◆ Records shown:
- Opening Delimiter -
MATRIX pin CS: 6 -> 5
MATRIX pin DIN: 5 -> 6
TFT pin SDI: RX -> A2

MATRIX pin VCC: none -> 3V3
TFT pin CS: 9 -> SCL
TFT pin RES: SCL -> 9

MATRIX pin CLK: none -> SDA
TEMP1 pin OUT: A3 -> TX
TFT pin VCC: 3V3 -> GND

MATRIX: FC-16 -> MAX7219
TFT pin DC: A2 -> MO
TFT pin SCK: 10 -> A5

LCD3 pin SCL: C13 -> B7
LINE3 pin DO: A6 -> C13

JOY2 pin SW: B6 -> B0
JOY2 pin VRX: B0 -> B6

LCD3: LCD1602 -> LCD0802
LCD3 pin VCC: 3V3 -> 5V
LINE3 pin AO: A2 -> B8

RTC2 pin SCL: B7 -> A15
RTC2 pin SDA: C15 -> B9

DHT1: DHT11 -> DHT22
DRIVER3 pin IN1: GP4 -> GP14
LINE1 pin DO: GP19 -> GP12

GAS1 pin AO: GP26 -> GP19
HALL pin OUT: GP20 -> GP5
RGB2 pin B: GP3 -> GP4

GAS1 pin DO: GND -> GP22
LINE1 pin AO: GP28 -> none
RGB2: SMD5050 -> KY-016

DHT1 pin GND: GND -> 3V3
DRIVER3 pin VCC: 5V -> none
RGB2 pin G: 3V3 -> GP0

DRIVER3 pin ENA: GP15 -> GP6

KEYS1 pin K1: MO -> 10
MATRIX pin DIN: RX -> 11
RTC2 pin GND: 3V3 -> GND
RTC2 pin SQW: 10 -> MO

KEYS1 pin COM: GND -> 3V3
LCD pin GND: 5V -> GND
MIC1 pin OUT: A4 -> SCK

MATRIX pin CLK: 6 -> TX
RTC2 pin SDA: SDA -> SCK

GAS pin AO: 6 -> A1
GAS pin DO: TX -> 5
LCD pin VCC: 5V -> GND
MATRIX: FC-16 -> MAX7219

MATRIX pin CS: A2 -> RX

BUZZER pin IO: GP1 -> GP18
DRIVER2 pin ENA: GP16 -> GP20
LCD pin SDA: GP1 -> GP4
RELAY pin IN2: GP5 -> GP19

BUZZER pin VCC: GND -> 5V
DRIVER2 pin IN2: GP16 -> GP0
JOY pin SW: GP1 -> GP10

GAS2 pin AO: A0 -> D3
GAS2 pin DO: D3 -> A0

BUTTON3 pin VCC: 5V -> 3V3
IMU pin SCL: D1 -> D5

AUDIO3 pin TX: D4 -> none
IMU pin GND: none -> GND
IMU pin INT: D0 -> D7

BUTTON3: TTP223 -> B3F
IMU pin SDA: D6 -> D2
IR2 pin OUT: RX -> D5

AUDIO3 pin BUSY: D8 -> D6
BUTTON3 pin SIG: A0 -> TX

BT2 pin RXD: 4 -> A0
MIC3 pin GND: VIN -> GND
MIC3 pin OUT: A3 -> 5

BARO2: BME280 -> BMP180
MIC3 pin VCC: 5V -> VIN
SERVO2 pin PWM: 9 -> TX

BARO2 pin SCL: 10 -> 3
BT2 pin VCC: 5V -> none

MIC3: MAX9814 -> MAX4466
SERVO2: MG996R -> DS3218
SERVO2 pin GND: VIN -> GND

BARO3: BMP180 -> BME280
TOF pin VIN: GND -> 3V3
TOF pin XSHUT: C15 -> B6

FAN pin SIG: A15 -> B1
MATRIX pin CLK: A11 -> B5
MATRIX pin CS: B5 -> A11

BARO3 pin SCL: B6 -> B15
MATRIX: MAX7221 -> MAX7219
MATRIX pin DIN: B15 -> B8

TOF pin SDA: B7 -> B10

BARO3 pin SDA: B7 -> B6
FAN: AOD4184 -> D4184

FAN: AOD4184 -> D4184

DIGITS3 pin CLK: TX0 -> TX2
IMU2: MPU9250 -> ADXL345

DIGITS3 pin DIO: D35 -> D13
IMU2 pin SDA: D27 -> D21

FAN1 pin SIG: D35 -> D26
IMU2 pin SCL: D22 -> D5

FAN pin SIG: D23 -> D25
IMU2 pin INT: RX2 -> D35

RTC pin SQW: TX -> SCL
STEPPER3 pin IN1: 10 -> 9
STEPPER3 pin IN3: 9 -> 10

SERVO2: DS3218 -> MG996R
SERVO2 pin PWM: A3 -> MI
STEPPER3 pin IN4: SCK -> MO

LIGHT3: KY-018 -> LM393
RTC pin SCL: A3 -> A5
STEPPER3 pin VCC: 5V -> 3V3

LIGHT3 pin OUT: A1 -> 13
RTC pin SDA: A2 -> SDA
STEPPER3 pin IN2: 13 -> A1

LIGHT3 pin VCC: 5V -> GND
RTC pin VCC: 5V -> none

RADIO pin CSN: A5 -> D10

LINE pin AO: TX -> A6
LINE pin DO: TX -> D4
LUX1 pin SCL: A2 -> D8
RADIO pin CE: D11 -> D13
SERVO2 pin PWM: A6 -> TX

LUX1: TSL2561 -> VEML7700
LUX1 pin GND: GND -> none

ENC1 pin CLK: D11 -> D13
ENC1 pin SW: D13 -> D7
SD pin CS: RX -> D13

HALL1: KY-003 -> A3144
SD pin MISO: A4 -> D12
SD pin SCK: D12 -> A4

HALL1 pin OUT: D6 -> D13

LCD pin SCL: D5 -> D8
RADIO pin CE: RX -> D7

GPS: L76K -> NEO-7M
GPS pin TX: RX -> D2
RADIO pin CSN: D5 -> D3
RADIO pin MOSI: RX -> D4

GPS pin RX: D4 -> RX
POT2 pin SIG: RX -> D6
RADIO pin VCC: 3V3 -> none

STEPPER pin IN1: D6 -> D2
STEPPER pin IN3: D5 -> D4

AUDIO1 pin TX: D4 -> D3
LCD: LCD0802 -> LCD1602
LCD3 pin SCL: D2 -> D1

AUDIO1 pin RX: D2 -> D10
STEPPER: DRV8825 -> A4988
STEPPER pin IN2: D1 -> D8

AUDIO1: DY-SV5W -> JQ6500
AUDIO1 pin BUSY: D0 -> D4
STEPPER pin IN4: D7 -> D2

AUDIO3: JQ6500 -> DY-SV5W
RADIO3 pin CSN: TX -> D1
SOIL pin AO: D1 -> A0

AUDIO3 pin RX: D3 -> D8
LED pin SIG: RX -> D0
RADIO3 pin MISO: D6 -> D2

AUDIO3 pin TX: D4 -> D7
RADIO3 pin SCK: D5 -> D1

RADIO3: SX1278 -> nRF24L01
- Closing Delimiter -
◆ Exercise: A verbatim transcription is required: the first line of the listing, the line containing "GAS1 pin AO: GP26 -> GP19", and every line between them.

◆ Response to this exercise:
MATRIX pin CS: 6 -> 5
MATRIX pin DIN: 5 -> 6
TFT pin SDI: RX -> A2

MATRIX pin VCC: none -> 3V3
TFT pin CS: 9 -> SCL
TFT pin RES: SCL -> 9

MATRIX pin CLK: none -> SDA
TEMP1 pin OUT: A3 -> TX
TFT pin VCC: 3V3 -> GND

MATRIX: FC-16 -> MAX7219
TFT pin DC: A2 -> MO
TFT pin SCK: 10 -> A5

LCD3 pin SCL: C13 -> B7
LINE3 pin DO: A6 -> C13

JOY2 pin SW: B6 -> B0
JOY2 pin VRX: B0 -> B6

LCD3: LCD1602 -> LCD0802
LCD3 pin VCC: 3V3 -> 5V
LINE3 pin AO: A2 -> B8

RTC2 pin SCL: B7 -> A15
RTC2 pin SDA: C15 -> B9

DHT1: DHT11 -> DHT22
DRIVER3 pin IN1: GP4 -> GP14
LINE1 pin DO: GP19 -> GP12

GAS1 pin AO: GP26 -> GP19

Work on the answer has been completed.